Task description:
Your answer must be the data repeated exactly, with no pictures in it.
═══ Information supplied ═══
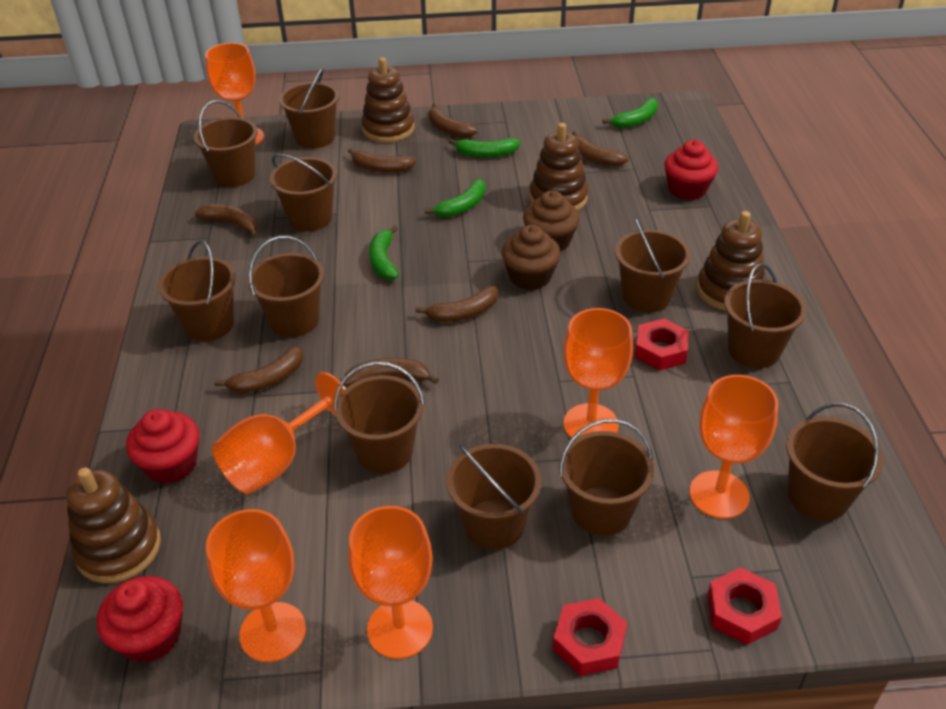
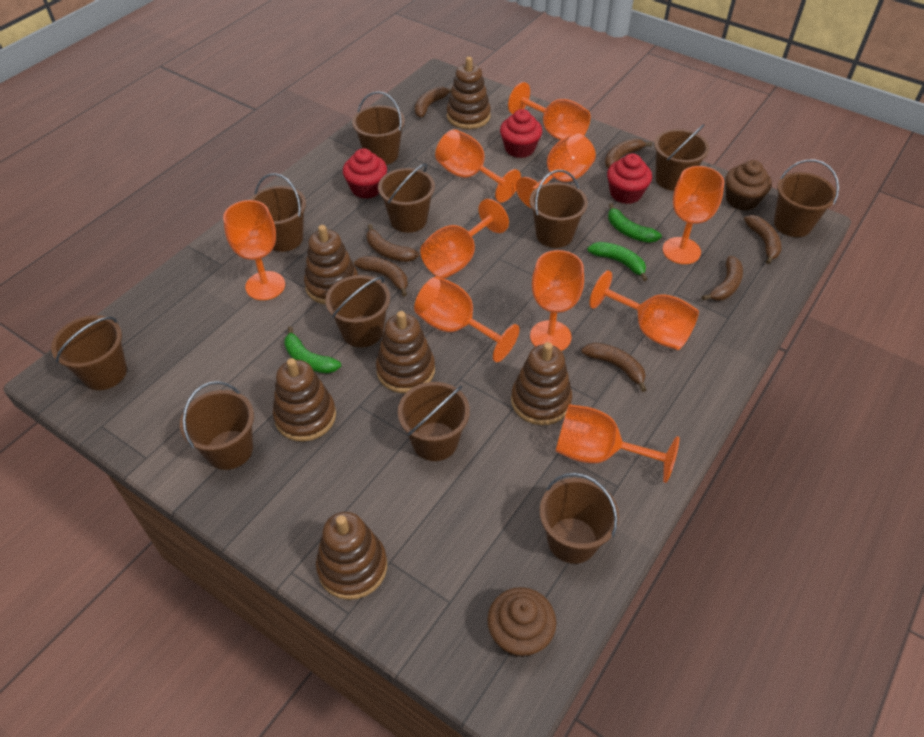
brown stacking toy: 4 -> 6
green banana: 4 -> 3
orange goblet: 6 -> 10
red nut: 3 -> 0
═══
Output below:
brown stacking toy: 4 -> 6
green banana: 4 -> 3
orange goblet: 6 -> 10
red nut: 3 -> 0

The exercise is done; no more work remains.